▶ Record set
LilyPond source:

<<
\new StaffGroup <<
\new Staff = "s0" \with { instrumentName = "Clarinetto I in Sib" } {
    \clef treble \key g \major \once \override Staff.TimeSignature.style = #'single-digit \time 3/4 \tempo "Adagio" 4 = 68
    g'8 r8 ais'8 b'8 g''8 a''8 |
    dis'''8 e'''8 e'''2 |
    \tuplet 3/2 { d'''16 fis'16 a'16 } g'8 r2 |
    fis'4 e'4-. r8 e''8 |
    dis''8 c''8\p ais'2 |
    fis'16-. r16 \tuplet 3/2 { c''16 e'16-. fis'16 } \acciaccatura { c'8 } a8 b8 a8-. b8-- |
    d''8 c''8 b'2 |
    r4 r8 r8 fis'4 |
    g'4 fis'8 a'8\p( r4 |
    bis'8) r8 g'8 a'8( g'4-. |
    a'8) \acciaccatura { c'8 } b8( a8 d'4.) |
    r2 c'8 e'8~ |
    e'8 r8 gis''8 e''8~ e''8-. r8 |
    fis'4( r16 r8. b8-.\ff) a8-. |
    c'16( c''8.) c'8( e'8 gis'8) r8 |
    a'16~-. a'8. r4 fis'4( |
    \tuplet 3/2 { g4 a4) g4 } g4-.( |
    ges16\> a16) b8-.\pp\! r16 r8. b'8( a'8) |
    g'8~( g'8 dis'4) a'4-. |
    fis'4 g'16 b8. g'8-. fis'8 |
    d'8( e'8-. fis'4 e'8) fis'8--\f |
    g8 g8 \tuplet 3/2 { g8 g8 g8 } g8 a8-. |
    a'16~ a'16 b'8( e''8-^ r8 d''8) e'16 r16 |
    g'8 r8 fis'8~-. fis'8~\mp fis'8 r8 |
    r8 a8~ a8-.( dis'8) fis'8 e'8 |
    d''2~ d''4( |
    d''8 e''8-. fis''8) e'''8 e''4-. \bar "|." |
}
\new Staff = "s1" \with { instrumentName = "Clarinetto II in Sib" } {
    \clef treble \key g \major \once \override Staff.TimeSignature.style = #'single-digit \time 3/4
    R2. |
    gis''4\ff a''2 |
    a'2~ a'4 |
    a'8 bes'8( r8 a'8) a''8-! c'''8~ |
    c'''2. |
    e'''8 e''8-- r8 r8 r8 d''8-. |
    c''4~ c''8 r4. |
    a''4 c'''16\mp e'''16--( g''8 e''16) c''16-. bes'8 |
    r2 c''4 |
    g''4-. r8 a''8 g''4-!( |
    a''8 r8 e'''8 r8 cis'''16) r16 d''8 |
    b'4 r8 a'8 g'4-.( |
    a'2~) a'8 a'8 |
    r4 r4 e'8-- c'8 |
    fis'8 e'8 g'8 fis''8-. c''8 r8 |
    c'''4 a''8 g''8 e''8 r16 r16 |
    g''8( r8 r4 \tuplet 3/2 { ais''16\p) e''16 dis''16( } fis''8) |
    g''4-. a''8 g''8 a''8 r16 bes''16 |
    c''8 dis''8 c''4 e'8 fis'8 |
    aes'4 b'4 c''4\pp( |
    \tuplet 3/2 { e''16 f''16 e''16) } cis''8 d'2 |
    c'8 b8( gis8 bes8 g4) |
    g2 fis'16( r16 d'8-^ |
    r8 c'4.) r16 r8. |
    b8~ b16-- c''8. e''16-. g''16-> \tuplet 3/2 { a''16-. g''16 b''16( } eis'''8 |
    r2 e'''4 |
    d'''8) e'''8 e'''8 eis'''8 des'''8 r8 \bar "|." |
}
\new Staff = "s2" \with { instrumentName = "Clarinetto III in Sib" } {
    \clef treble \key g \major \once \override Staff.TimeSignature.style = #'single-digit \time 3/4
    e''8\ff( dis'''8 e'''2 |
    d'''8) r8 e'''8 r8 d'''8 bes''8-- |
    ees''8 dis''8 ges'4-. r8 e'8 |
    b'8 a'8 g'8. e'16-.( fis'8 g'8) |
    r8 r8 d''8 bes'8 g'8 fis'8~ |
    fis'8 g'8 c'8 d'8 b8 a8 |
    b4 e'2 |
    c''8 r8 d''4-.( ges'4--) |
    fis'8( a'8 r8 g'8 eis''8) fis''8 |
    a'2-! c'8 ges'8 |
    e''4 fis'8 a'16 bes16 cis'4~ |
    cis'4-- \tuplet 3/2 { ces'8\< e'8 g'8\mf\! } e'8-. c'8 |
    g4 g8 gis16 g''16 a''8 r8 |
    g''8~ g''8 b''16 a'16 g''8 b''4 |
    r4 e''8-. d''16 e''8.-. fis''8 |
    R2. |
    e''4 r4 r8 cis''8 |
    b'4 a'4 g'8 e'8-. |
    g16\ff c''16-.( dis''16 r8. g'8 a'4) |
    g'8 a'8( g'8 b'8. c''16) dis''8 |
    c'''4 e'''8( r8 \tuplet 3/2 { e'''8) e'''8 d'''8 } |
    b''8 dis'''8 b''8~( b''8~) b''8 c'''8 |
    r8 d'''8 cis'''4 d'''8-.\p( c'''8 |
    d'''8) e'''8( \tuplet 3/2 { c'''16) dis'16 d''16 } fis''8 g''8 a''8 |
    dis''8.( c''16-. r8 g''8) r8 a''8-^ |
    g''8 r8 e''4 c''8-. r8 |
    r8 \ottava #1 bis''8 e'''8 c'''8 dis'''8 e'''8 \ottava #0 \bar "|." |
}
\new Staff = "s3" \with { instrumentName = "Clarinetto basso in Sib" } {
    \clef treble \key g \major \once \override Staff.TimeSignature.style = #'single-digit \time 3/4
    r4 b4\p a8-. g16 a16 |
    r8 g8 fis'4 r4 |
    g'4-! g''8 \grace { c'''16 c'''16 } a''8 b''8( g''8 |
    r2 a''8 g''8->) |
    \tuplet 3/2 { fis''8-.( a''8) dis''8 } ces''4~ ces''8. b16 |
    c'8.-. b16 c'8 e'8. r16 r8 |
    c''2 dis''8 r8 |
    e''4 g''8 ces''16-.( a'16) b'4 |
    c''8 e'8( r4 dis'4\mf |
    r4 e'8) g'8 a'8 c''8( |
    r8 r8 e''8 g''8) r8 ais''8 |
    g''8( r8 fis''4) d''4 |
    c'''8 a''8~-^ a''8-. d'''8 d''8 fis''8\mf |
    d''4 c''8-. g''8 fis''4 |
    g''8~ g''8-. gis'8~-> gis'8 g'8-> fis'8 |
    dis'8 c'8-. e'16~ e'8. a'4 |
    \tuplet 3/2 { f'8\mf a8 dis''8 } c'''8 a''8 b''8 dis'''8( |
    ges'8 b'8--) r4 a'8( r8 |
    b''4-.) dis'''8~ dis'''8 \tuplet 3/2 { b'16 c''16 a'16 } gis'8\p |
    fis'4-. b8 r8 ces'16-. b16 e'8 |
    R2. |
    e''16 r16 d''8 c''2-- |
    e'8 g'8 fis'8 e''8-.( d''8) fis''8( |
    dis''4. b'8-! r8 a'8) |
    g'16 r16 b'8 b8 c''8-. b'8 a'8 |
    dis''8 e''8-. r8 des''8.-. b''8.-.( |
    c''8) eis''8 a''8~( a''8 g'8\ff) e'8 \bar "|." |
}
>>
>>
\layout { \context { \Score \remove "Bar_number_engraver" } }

▶ Exercise directions
Copy out each line of the listing above that contains the string "acciaccatura".

▶ Result below
    fis'16-. r16 \tuplet 3/2 { c''16 e'16-. fis'16 } \acciaccatura { c'8 } a8 b8 a8-. b8-- |
    a'8) \acciaccatura { c'8 } b8( a8 d'4.) |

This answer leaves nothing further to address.